WHAT TO DO - Provide again, from the entries below, every line from the one containing "camera: 115 degrees left, 15 degrees up" through the one containing "(662, 367) = (460, 81): grey", exactly as written, and no other line.
--------
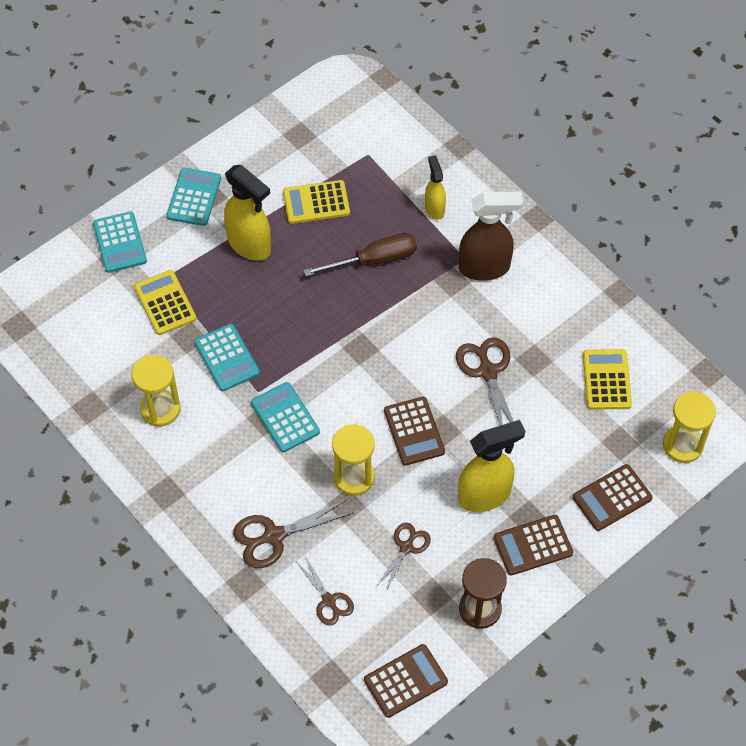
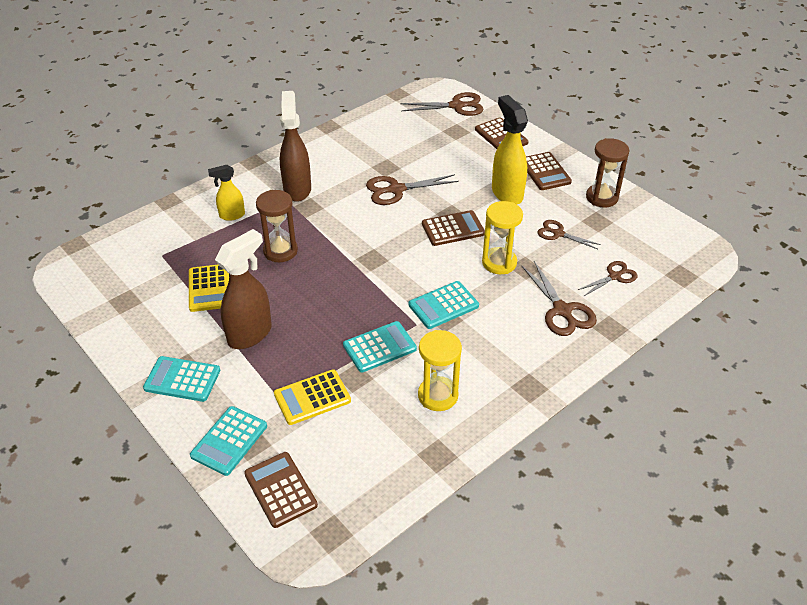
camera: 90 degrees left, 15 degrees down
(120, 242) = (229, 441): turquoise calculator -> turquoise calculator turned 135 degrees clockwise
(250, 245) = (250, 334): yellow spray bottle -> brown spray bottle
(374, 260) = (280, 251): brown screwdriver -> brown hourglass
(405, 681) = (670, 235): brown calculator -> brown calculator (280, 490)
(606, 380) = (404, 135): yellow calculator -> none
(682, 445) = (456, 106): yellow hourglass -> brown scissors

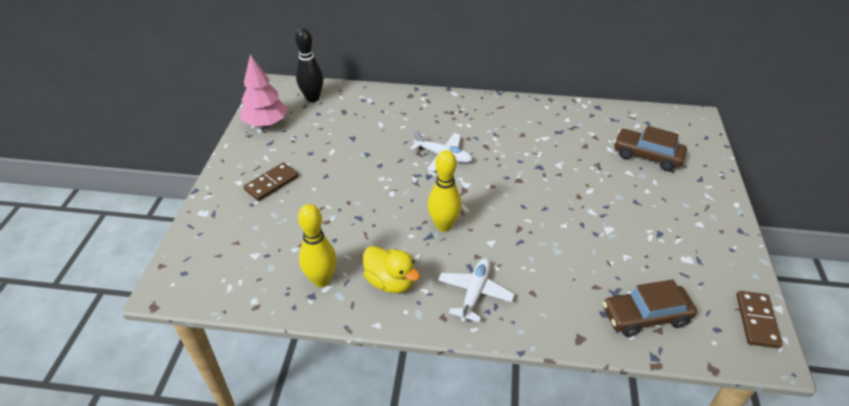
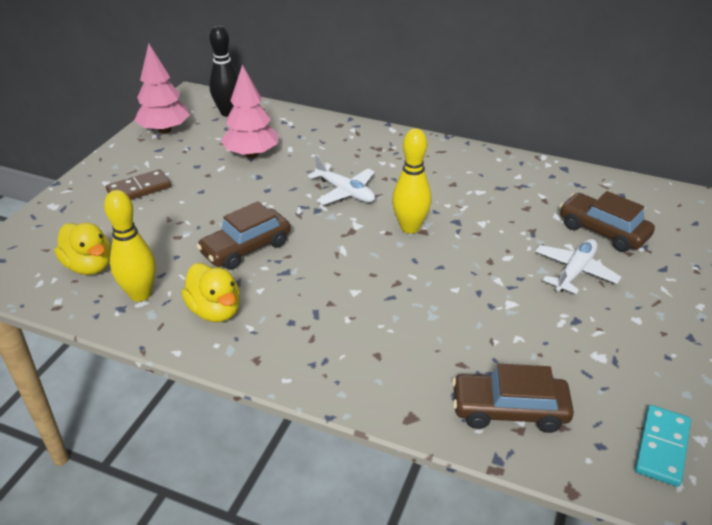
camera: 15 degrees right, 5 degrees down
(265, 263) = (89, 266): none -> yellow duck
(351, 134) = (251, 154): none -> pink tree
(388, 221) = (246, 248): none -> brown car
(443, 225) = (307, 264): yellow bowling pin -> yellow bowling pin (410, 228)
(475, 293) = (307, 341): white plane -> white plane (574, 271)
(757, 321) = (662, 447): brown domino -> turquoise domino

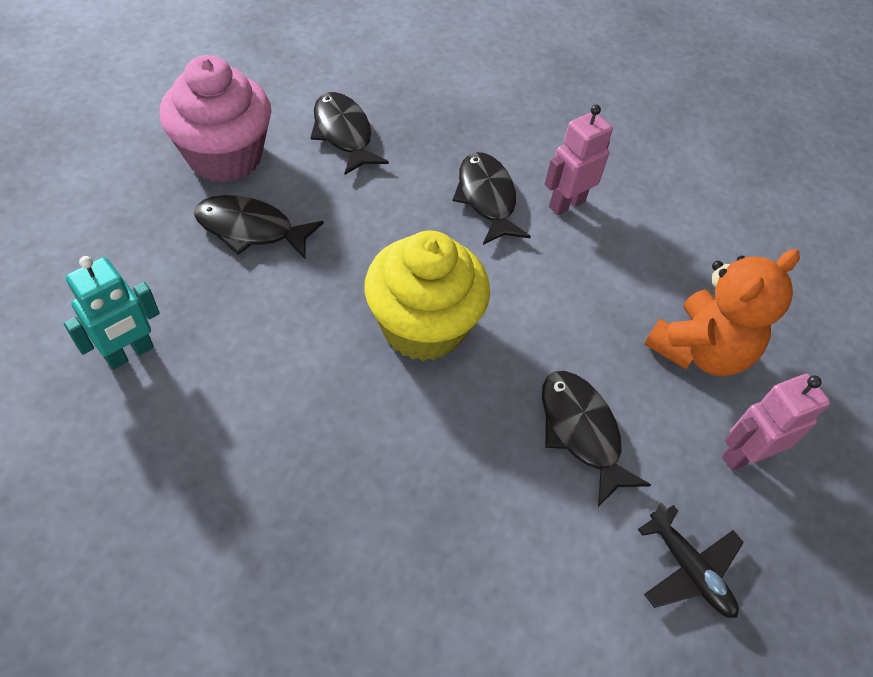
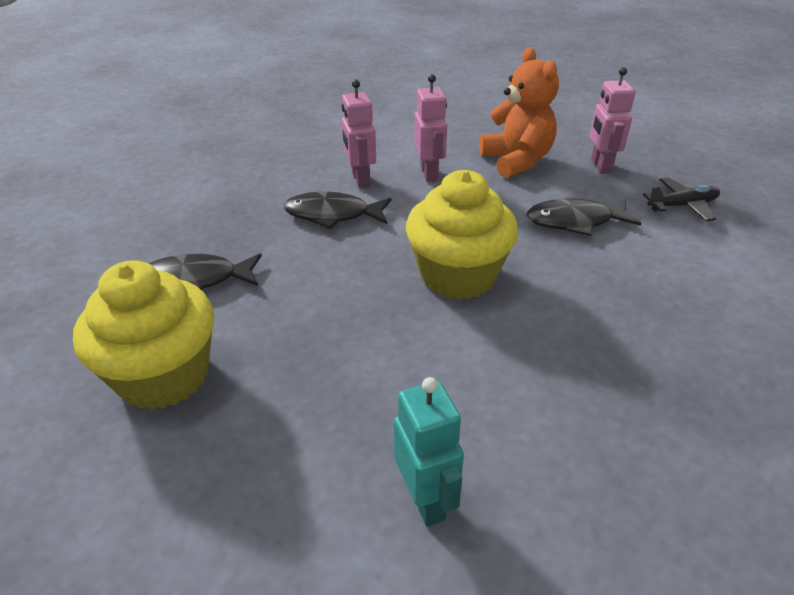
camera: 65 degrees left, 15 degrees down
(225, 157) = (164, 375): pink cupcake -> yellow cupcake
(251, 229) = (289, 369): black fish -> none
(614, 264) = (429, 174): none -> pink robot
--------
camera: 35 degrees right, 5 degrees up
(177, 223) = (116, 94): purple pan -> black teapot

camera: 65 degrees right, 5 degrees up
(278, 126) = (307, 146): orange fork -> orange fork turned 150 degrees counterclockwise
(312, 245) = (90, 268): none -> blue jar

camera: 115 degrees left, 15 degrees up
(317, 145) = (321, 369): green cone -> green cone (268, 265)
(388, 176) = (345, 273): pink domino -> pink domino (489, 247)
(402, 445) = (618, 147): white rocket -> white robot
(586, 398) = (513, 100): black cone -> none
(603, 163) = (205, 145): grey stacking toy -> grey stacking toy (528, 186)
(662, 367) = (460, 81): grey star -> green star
--------
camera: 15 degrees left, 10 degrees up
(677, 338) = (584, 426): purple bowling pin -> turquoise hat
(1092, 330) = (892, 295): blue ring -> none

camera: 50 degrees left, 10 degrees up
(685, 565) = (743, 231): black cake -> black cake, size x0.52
--------
EXERCISE SOLUTION -
camera: 115 degrees left, 15 degrees up
(317, 145) = (321, 369): green cone -> green cone (268, 265)
(388, 176) = (345, 273): pink domino -> pink domino (489, 247)
(402, 445) = (618, 147): white rocket -> white robot
(586, 398) = (513, 100): black cone -> none
(603, 163) = (205, 145): grey stacking toy -> grey stacking toy (528, 186)
(662, 367) = (460, 81): grey star -> green star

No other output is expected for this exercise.